#### Material provided ####
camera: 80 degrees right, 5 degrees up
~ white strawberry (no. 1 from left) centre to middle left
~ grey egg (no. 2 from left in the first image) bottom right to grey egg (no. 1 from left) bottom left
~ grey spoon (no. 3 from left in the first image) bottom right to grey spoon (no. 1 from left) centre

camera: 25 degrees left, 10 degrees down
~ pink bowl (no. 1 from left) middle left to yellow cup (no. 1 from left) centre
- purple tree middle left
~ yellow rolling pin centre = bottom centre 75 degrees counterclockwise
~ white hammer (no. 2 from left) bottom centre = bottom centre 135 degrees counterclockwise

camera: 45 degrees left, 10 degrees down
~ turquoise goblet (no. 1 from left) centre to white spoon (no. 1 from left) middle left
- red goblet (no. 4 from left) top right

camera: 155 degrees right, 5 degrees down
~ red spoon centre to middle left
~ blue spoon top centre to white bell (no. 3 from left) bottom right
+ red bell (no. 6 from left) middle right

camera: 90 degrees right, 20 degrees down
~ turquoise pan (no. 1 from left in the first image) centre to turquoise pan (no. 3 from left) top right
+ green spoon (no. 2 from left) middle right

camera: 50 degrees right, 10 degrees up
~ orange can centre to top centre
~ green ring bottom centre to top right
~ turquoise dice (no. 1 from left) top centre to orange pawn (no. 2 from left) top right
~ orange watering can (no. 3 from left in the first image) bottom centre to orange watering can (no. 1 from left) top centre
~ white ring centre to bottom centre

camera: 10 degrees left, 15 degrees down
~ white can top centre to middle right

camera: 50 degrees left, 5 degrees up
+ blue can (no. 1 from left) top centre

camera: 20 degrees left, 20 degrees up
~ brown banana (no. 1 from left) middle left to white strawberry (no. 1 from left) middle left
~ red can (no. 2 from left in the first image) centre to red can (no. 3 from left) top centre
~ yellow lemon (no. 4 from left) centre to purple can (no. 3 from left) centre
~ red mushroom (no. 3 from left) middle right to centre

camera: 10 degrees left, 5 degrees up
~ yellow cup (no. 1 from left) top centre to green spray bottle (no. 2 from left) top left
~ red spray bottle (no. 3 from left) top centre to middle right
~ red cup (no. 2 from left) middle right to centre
####
A faithful copy of every record is required; output it in full.

§ **Response area**
camera: 80 degrees right, 5 degrees up
~ white strawberry (no. 1 from left) centre to middle left
~ grey egg (no. 2 from left in the first image) bottom right to grey egg (no. 1 from left) bottom left
~ grey spoon (no. 3 from left in the first image) bottom right to grey spoon (no. 1 from left) centre

camera: 25 degrees left, 10 degrees down
~ pink bowl (no. 1 from left) middle left to yellow cup (no. 1 from left) centre
- purple tree middle left
~ yellow rolling pin centre = bottom centre 75 degrees counterclockwise
~ white hammer (no. 2 from left) bottom centre = bottom centre 135 degrees counterclockwise

camera: 45 degrees left, 10 degrees down
~ turquoise goblet (no. 1 from left) centre to white spoon (no. 1 from left) middle left
- red goblet (no. 4 from left) top right

camera: 155 degrees right, 5 degrees down
~ red spoon centre to middle left
~ blue spoon top centre to white bell (no. 3 from left) bottom right
+ red bell (no. 6 from left) middle right

camera: 90 degrees right, 20 degrees down
~ turquoise pan (no. 1 from left in the first image) centre to turquoise pan (no. 3 from left) top right
+ green spoon (no. 2 from left) middle right

camera: 50 degrees right, 10 degrees up
~ orange can centre to top centre
~ green ring bottom centre to top right
~ turquoise dice (no. 1 from left) top centre to orange pawn (no. 2 from left) top right
~ orange watering can (no. 3 from left in the first image) bottom centre to orange watering can (no. 1 from left) top centre
~ white ring centre to bottom centre

camera: 10 degrees left, 15 degrees down
~ white can top centre to middle right

camera: 50 degrees left, 5 degrees up
+ blue can (no. 1 from left) top centre

camera: 20 degrees left, 20 degrees up
~ brown banana (no. 1 from left) middle left to white strawberry (no. 1 from left) middle left
~ red can (no. 2 from left in the first image) centre to red can (no. 3 from left) top centre
~ yellow lemon (no. 4 from left) centre to purple can (no. 3 from left) centre
~ red mushroom (no. 3 from left) middle right to centre

camera: 10 degrees left, 5 degrees up
~ yellow cup (no. 1 from left) top centre to green spray bottle (no. 2 from left) top left
~ red spray bottle (no. 3 from left) top centre to middle right
~ red cup (no. 2 from left) middle right to centre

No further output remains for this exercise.